> [Records provided]:
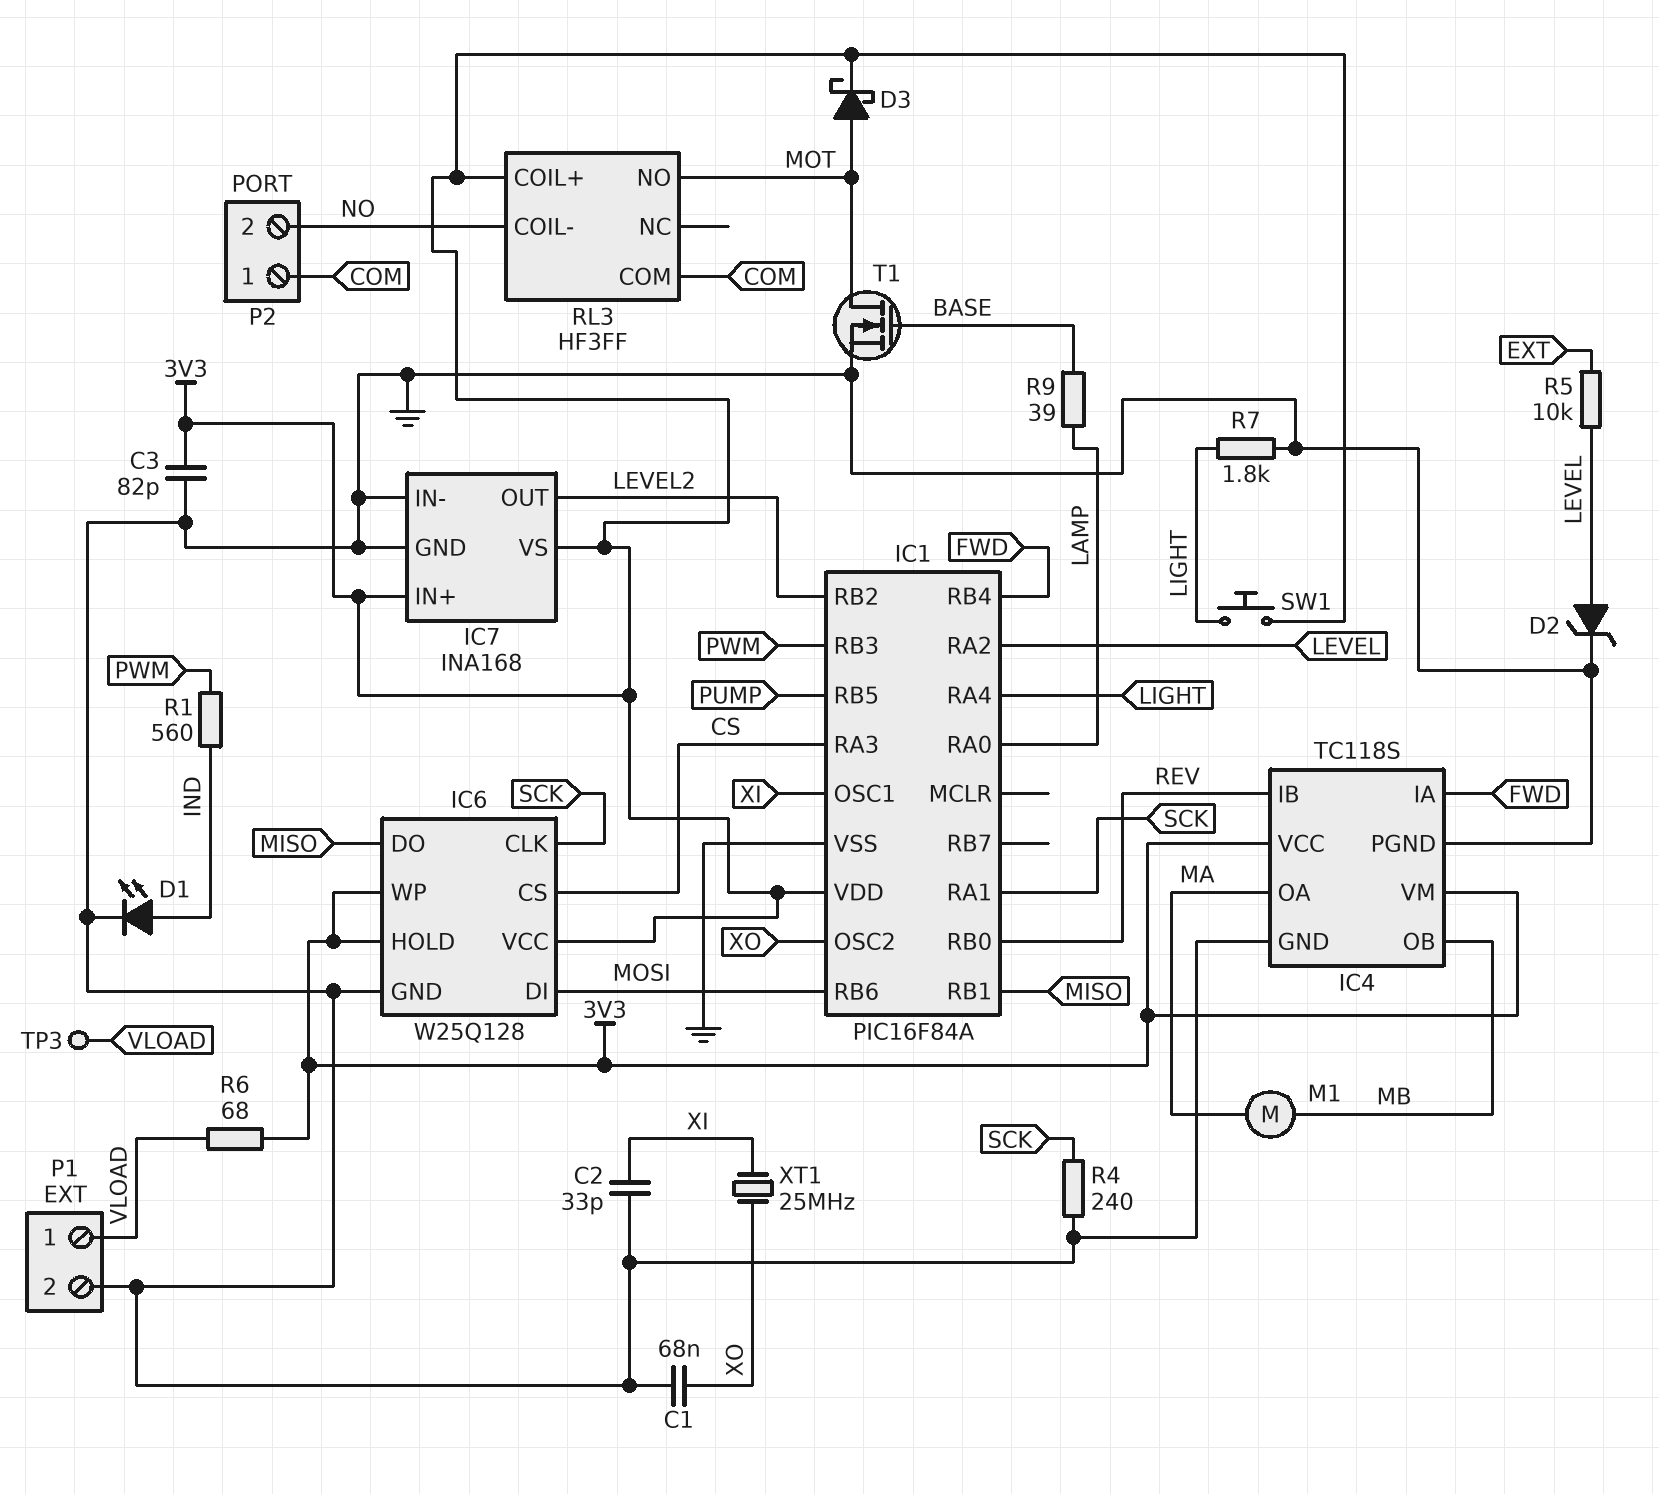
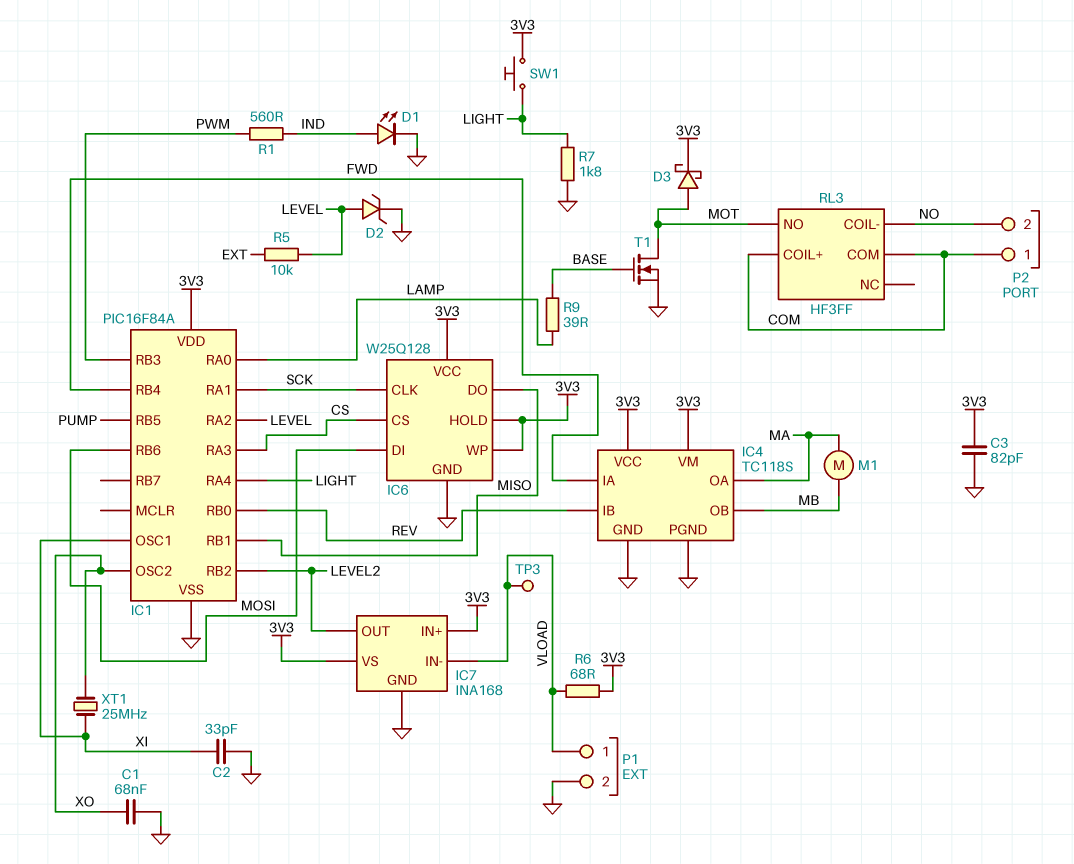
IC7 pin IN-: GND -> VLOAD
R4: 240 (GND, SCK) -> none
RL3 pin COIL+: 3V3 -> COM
==
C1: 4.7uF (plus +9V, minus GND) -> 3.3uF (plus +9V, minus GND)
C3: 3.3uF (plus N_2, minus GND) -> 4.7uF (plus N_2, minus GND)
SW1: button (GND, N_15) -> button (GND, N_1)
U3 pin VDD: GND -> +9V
...
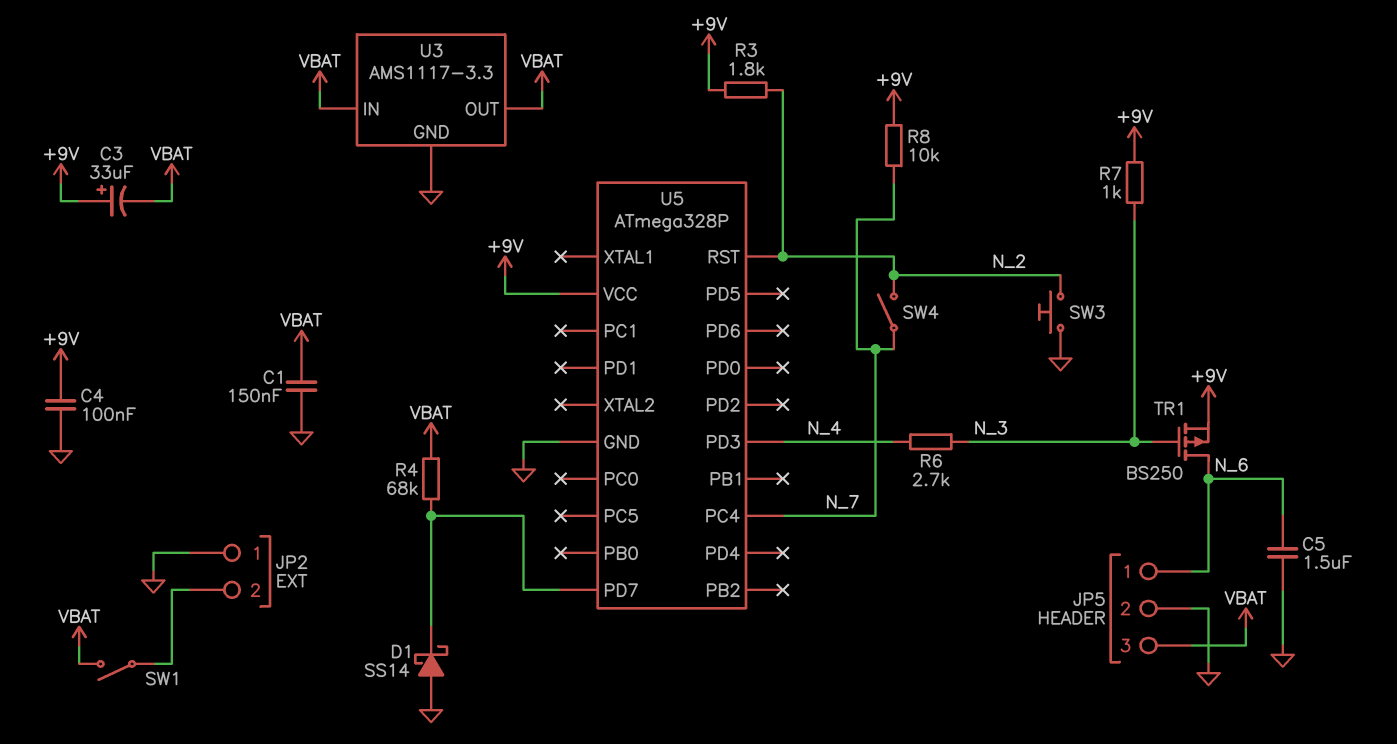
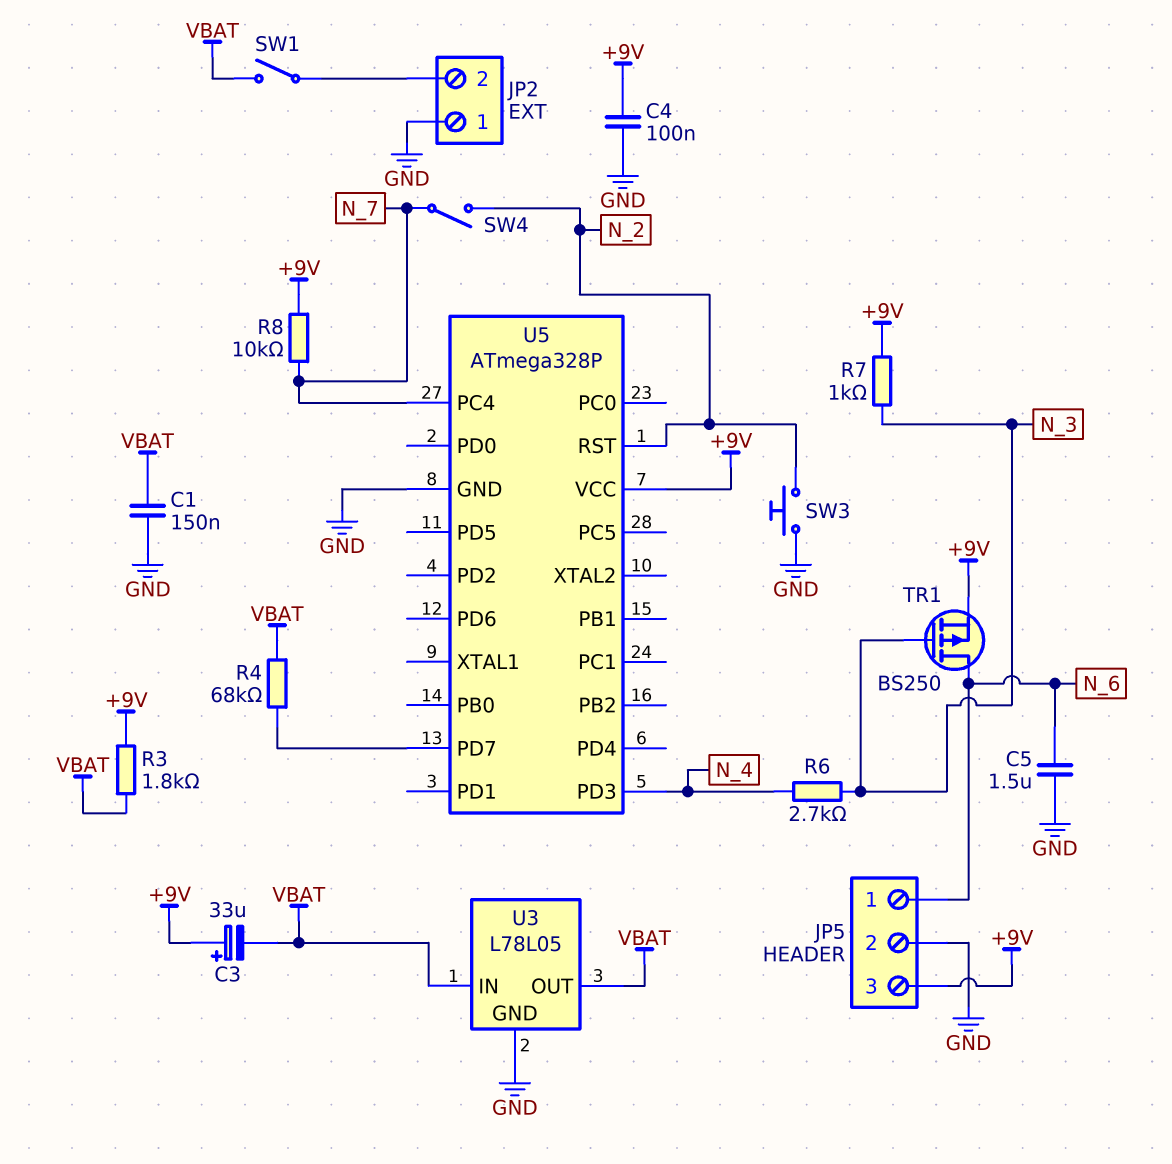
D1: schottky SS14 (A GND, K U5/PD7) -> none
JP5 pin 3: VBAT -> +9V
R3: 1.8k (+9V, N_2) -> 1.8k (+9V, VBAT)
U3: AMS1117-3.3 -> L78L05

> [Problem description]: Please return the lines above that run from the line containing "IC7 pin IN-: GND -> VLOAD" to the line containing "RL3 pin COIL+: 3V3 -> COM", inclusive, exactly and with no other lines.

> [Exercise result]:
IC7 pin IN-: GND -> VLOAD
R4: 240 (GND, SCK) -> none
RL3 pin COIL+: 3V3 -> COM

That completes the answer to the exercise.